** GIVEN ENTRIES follows **
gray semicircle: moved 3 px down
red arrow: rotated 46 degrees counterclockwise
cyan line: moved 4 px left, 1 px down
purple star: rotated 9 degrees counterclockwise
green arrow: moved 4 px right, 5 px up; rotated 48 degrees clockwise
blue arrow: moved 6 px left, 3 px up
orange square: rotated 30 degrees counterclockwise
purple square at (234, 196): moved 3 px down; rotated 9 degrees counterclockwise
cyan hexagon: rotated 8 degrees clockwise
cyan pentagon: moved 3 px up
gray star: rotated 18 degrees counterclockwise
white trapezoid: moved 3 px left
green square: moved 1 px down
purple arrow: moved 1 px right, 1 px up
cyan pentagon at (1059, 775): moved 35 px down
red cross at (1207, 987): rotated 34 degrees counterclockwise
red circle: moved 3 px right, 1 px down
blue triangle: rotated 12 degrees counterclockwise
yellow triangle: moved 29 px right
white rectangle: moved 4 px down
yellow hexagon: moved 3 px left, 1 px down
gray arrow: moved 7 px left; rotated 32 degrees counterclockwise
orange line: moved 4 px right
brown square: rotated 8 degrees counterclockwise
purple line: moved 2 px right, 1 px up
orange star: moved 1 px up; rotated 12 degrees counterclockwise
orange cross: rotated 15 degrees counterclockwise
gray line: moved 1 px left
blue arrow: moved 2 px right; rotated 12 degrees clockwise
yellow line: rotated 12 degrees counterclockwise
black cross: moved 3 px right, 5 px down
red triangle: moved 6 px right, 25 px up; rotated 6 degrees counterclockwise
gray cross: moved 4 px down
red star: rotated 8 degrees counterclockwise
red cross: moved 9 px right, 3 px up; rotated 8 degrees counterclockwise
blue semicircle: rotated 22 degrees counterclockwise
** End of GIVEN ENTRIES **
PROBLEM TO SOLVE
Every line containing the word "hexagon" should be copied from the material.

EXPECTED OUTPUT
cyan hexagon: rotated 8 degrees clockwise
yellow hexagon: moved 3 px left, 1 px down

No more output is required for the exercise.